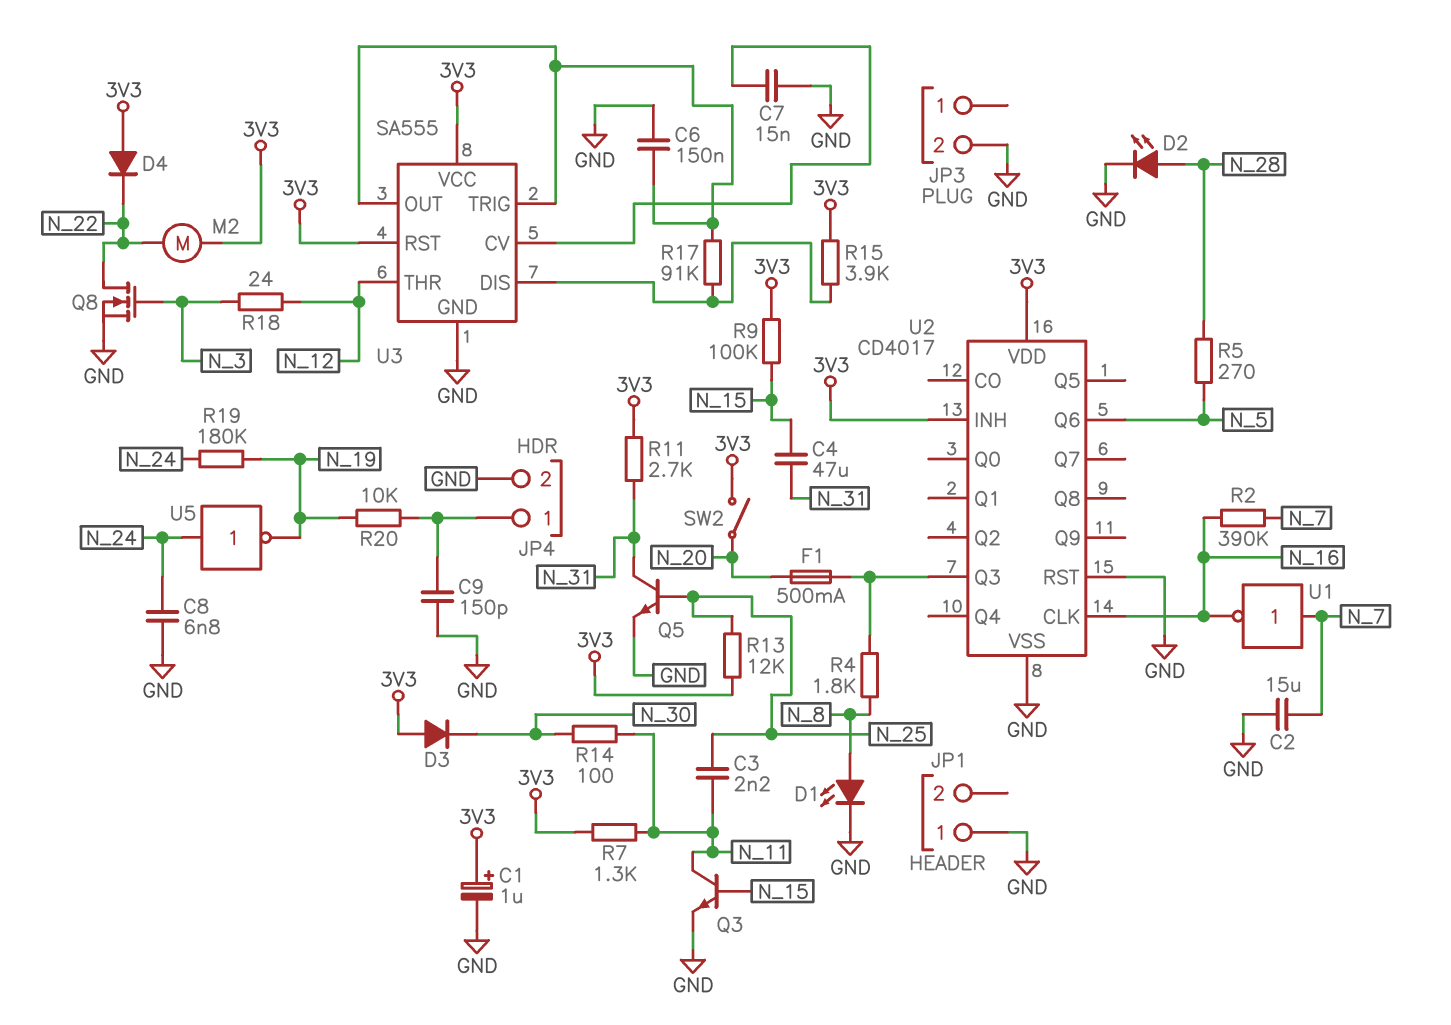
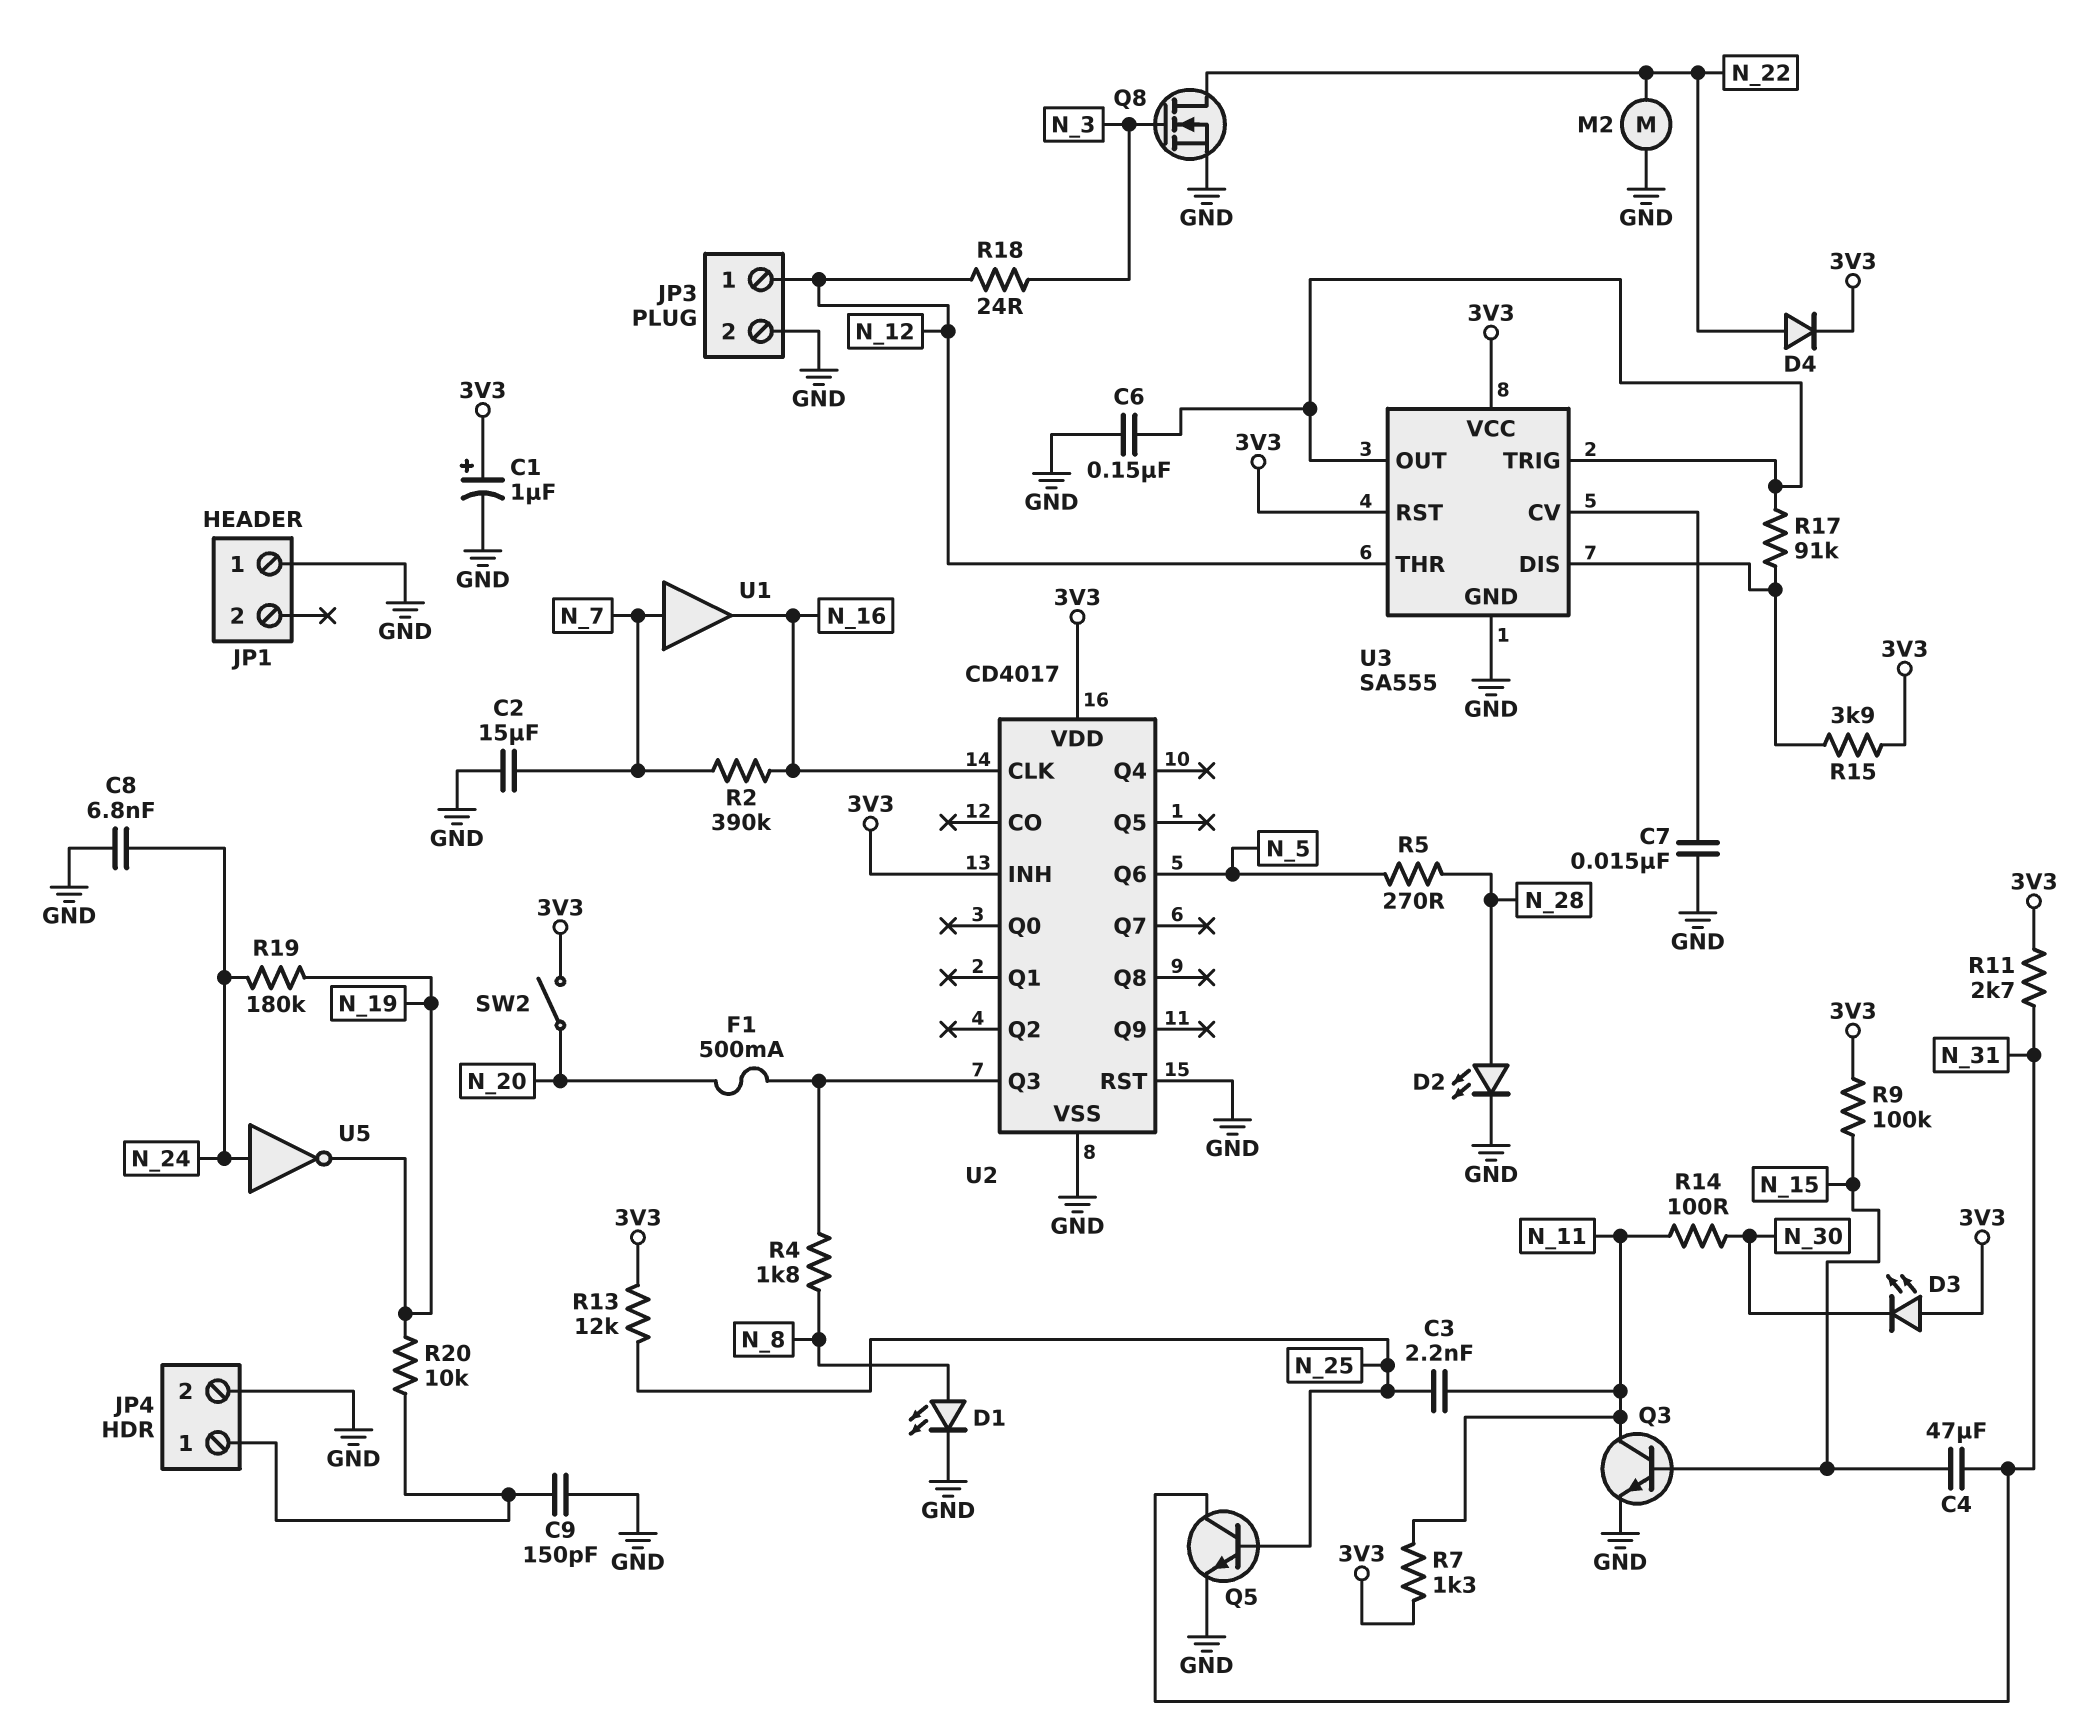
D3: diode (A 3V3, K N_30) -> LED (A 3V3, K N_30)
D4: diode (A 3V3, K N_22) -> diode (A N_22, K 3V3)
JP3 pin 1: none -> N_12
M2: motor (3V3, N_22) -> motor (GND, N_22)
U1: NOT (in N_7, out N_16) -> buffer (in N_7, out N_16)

□ □ □ □

* Prompt *
What should appear is an exact copy of the lines from the one with "M2: motor (3V3, N_22) -> motor (GND, N_22)" through the end of the entries above, ends included, and no other text.

* Your solution *
M2: motor (3V3, N_22) -> motor (GND, N_22)
U1: NOT (in N_7, out N_16) -> buffer (in N_7, out N_16)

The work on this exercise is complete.